__WHAT TO DO__: Could you retype exactly the lines below between the one holding "red cap: 7 -> 4" and the one holding "pink gift: 6 -> 7", inclusive, leaving out any pictures?

__SOURCE INFORMATION__:
==========

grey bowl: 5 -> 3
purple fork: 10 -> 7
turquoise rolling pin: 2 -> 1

==========

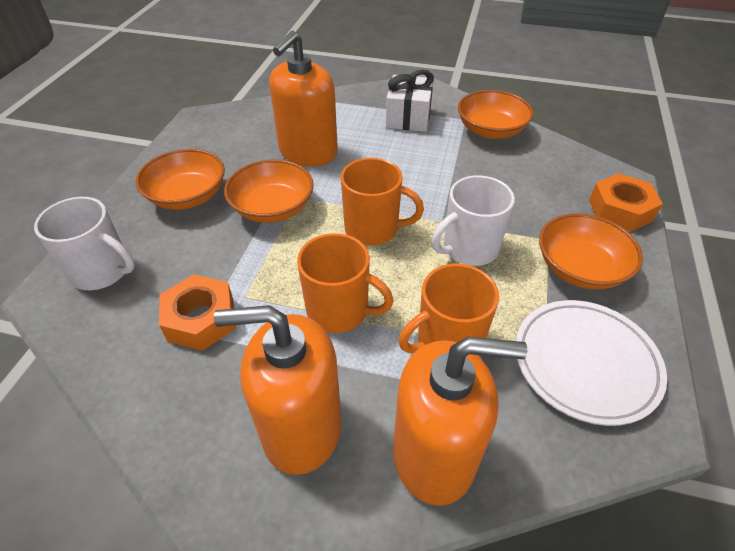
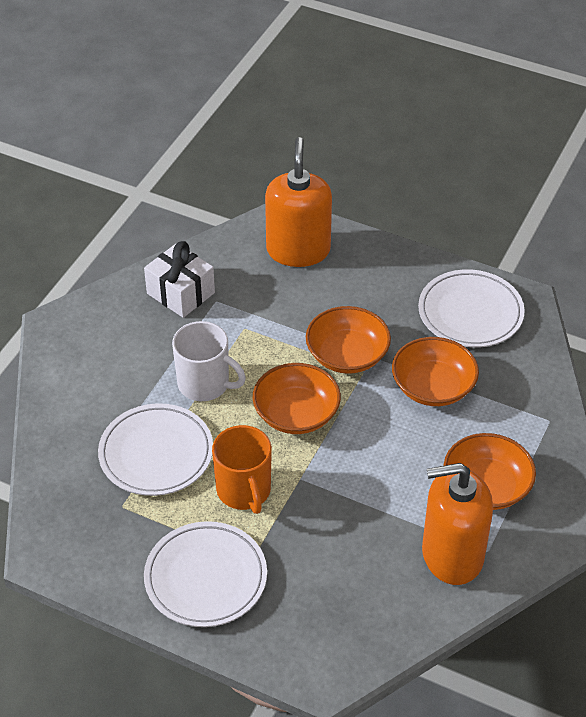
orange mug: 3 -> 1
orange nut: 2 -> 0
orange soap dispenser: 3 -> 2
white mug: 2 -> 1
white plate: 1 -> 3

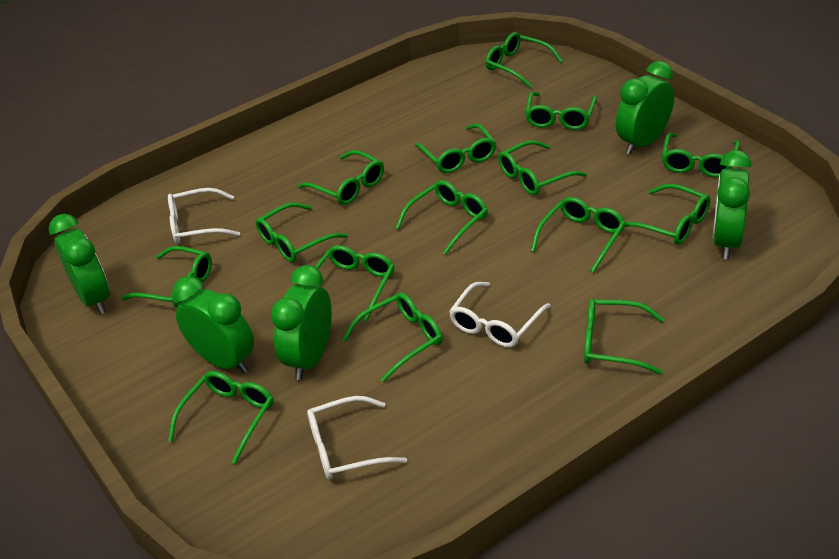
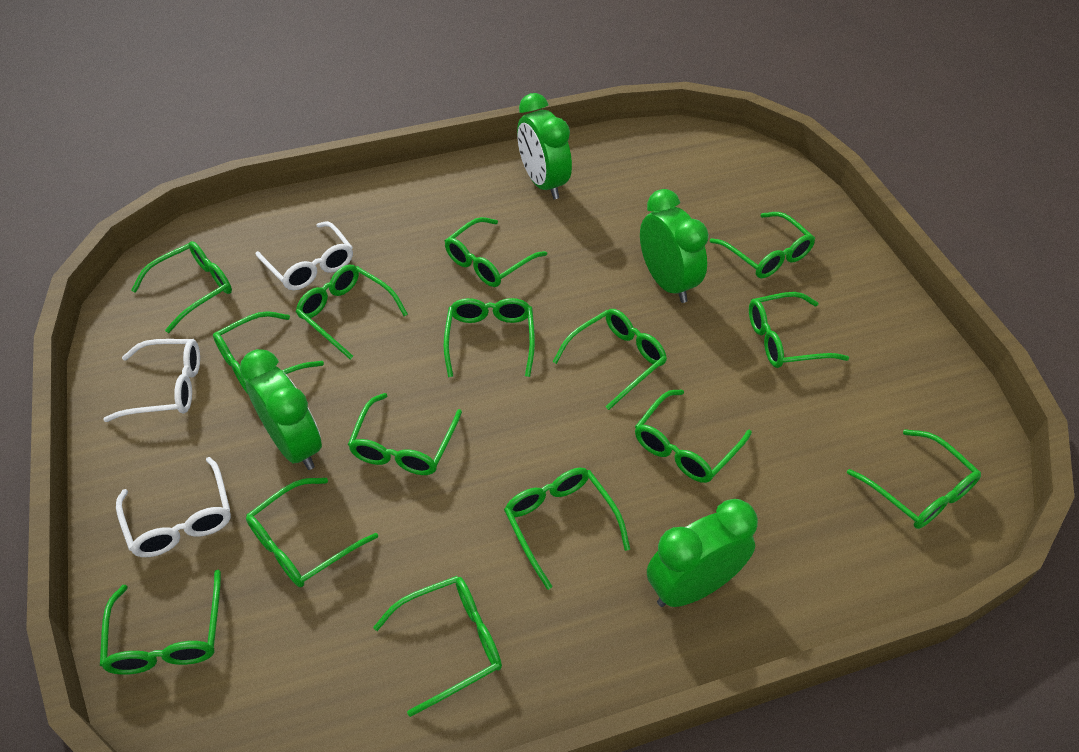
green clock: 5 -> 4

==========

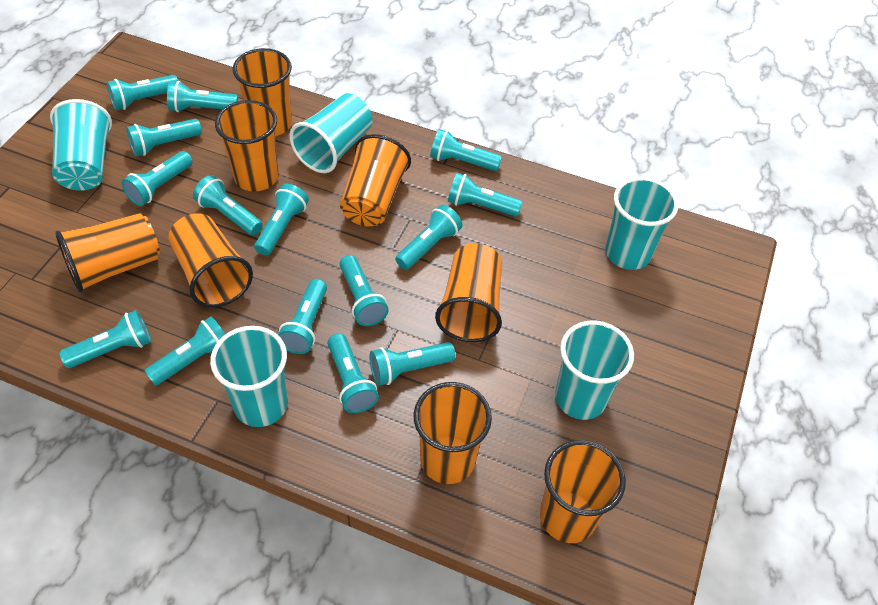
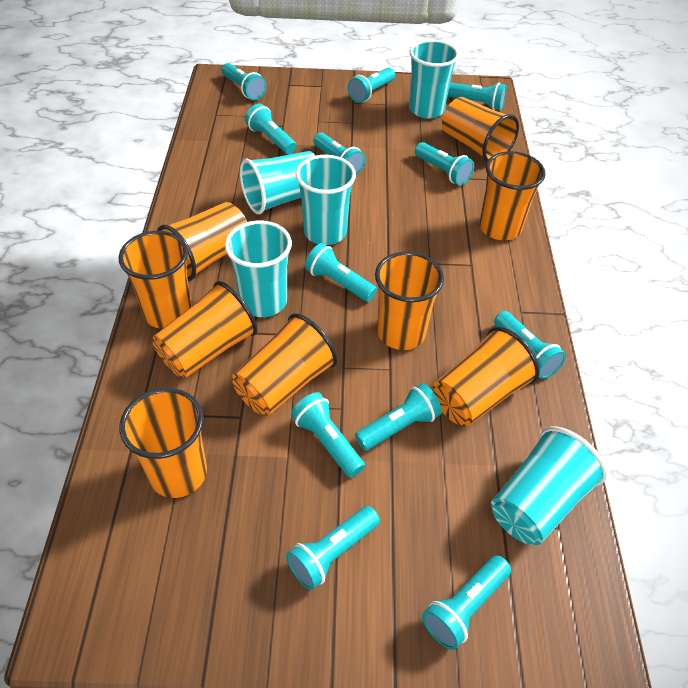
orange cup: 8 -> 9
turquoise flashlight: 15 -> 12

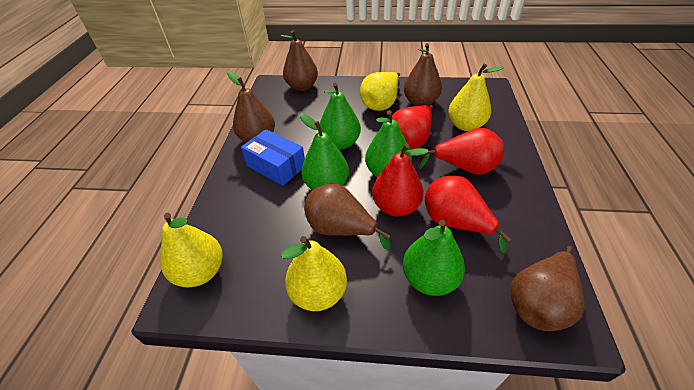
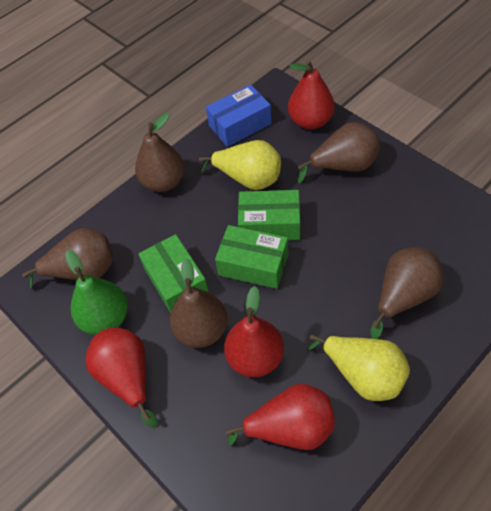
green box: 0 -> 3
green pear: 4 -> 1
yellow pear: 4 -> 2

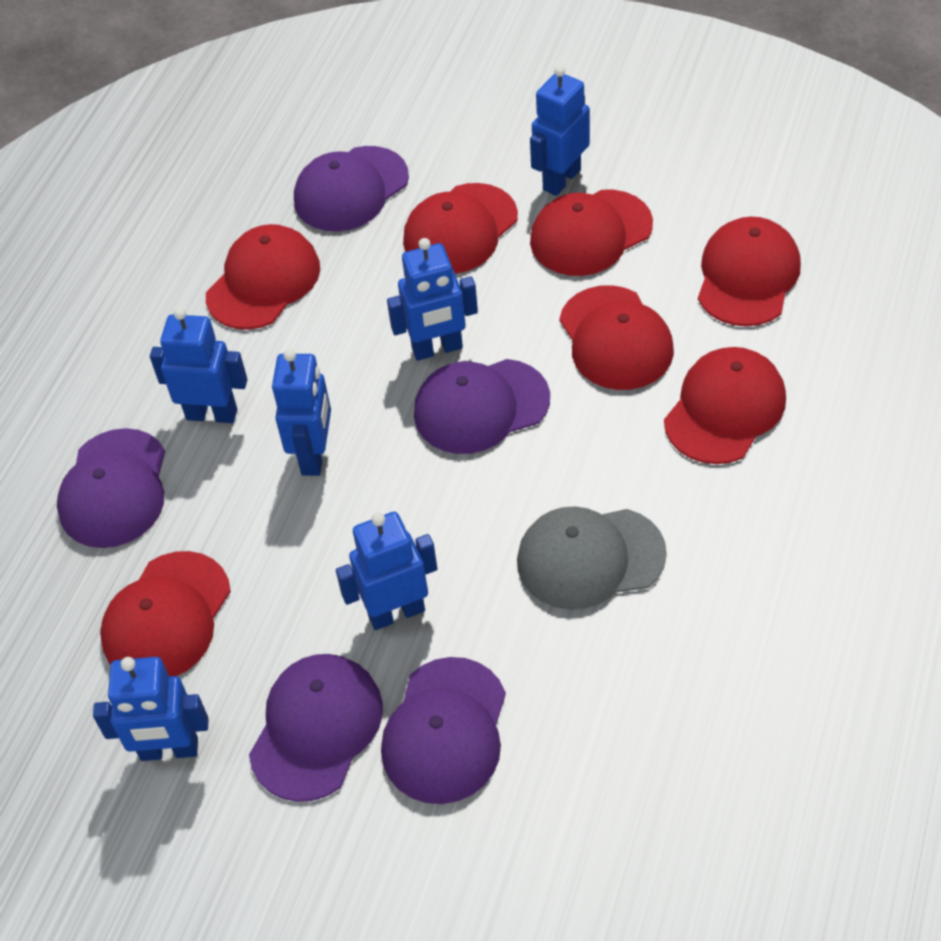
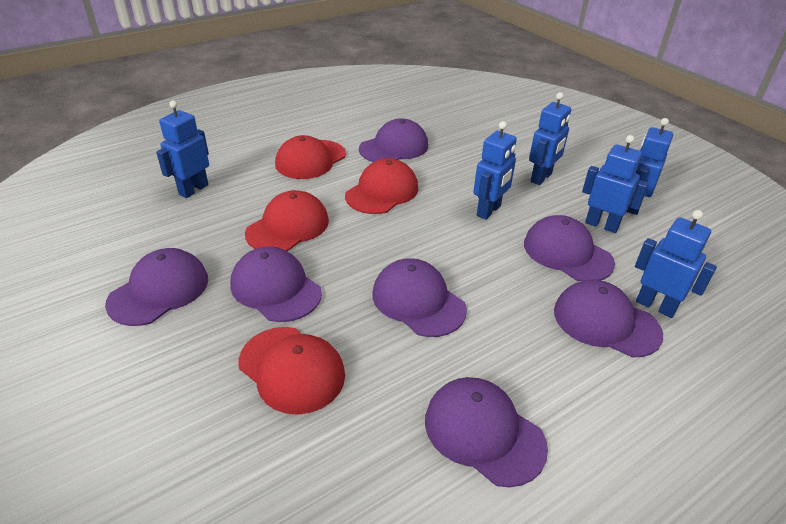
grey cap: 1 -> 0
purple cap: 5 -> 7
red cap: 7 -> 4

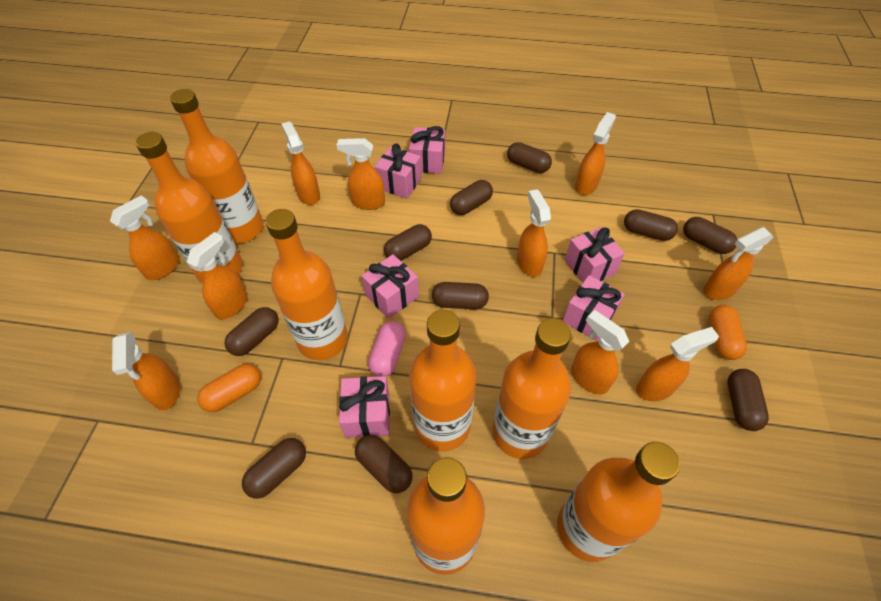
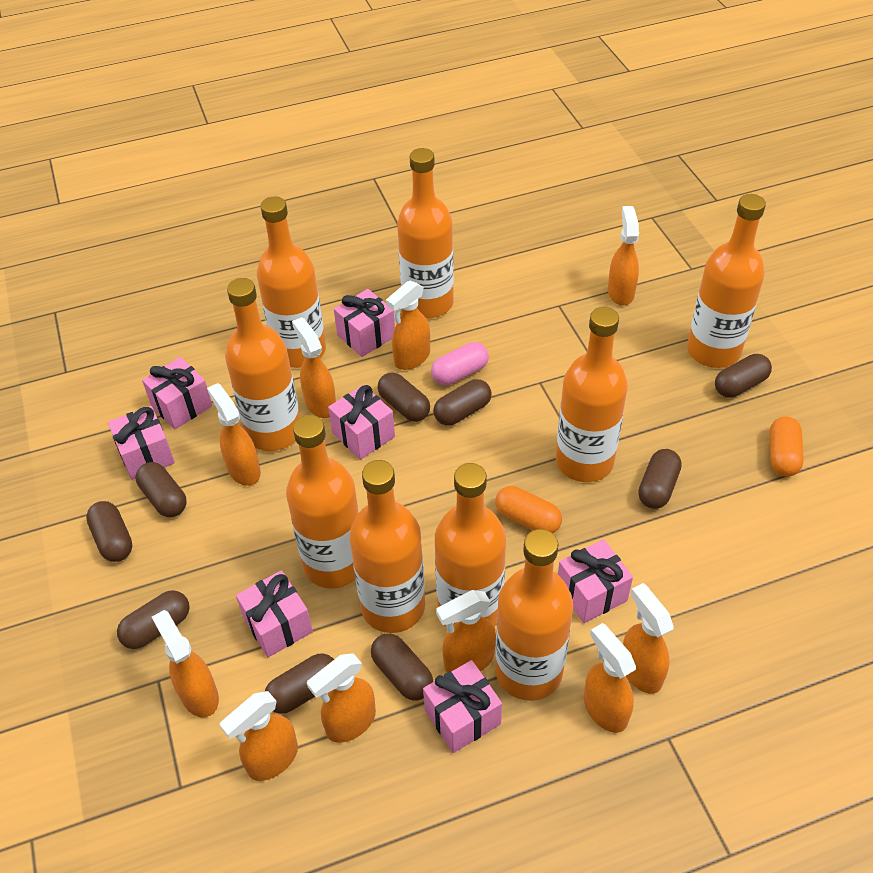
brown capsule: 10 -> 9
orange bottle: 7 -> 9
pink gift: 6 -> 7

==========

__REPLY__:
red cap: 7 -> 4

brown capsule: 10 -> 9
orange bottle: 7 -> 9
pink gift: 6 -> 7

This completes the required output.